Beginning at the top of the data below, restate every line word for word until the line containing "camera: 75 degrees left, 10 degrees up" has been included, and omit the pictures.

- Source information:

# # # # #

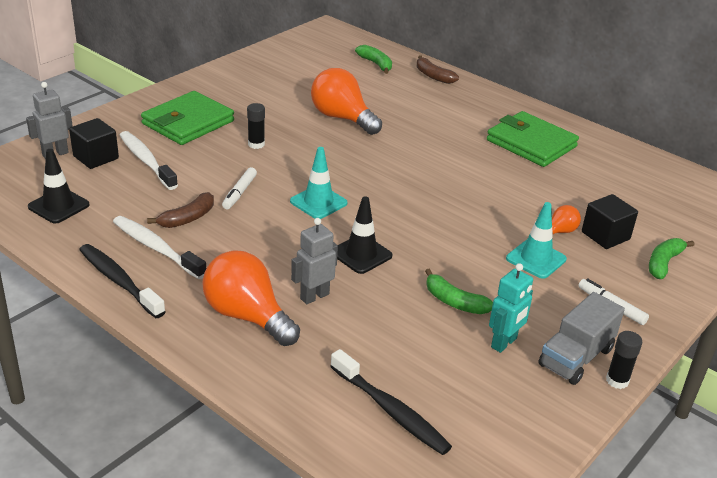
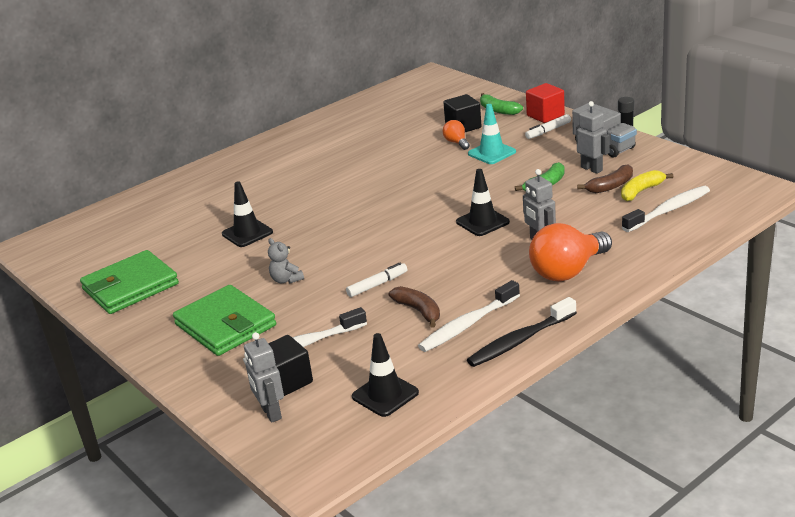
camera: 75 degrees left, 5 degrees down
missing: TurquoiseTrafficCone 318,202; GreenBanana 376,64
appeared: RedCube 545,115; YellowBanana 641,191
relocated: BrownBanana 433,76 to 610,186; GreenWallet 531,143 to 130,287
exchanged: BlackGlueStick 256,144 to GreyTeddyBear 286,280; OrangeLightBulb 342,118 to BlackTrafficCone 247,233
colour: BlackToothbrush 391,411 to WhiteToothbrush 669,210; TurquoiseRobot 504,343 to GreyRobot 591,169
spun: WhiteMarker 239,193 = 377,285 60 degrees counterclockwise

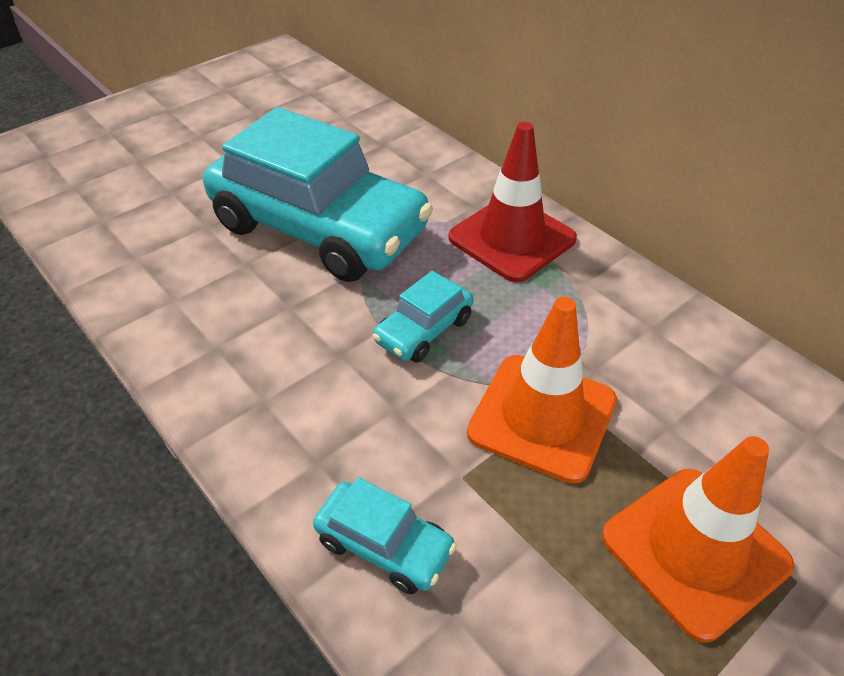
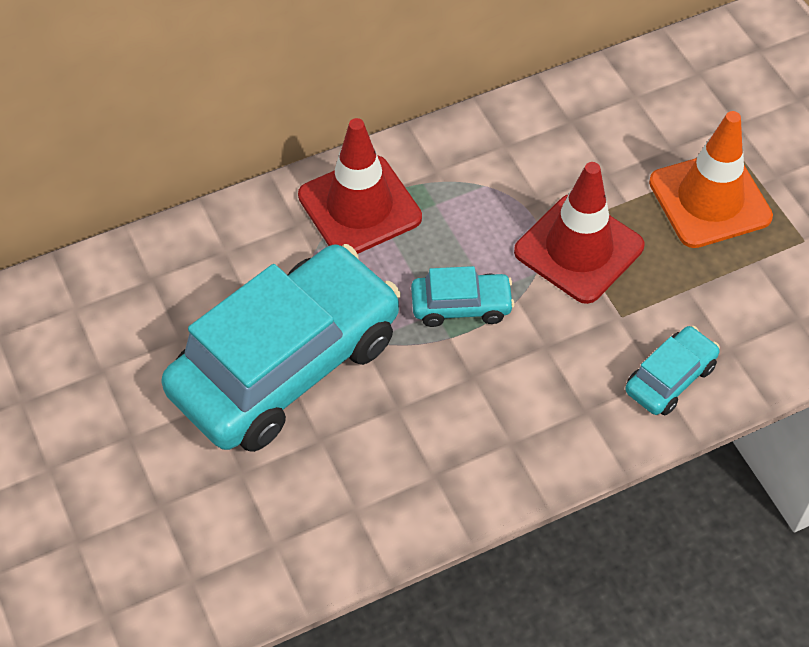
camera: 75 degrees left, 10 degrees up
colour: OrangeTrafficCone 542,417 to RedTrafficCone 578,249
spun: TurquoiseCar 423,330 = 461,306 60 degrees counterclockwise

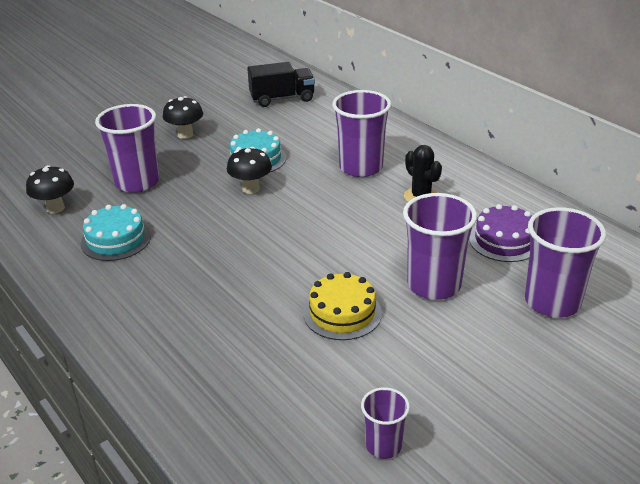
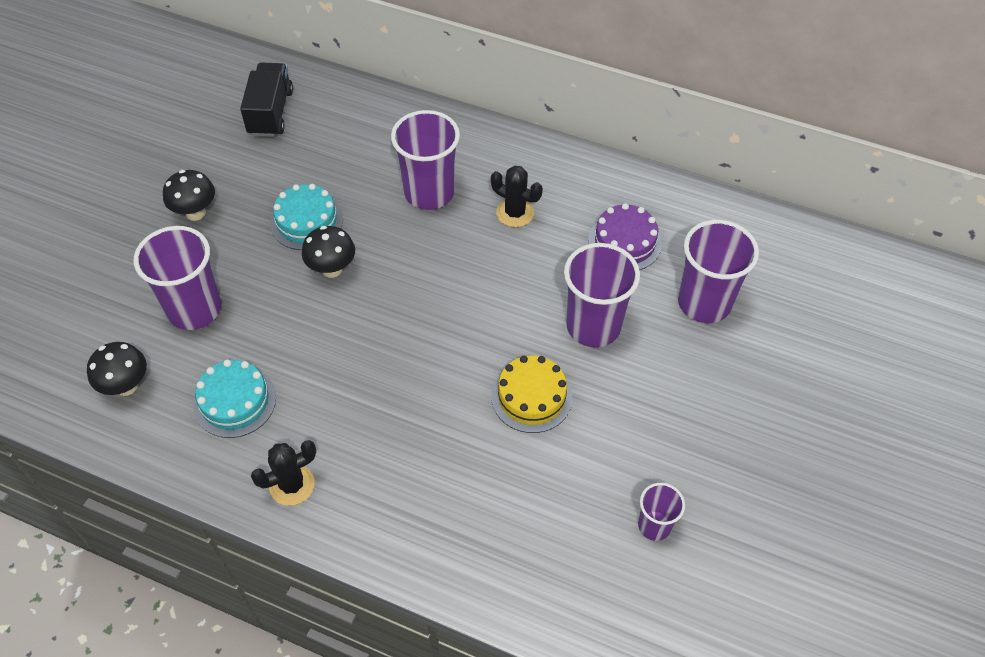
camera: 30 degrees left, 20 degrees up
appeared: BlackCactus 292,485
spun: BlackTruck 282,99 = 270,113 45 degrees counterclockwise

# # # # #

- Response to this exercise:
camera: 75 degrees left, 5 degrees down
missing: TurquoiseTrafficCone 318,202; GreenBanana 376,64
appeared: RedCube 545,115; YellowBanana 641,191
relocated: BrownBanana 433,76 to 610,186; GreenWallet 531,143 to 130,287
exchanged: BlackGlueStick 256,144 to GreyTeddyBear 286,280; OrangeLightBulb 342,118 to BlackTrafficCone 247,233
colour: BlackToothbrush 391,411 to WhiteToothbrush 669,210; TurquoiseRobot 504,343 to GreyRobot 591,169
spun: WhiteMarker 239,193 = 377,285 60 degrees counterclockwise

camera: 75 degrees left, 10 degrees up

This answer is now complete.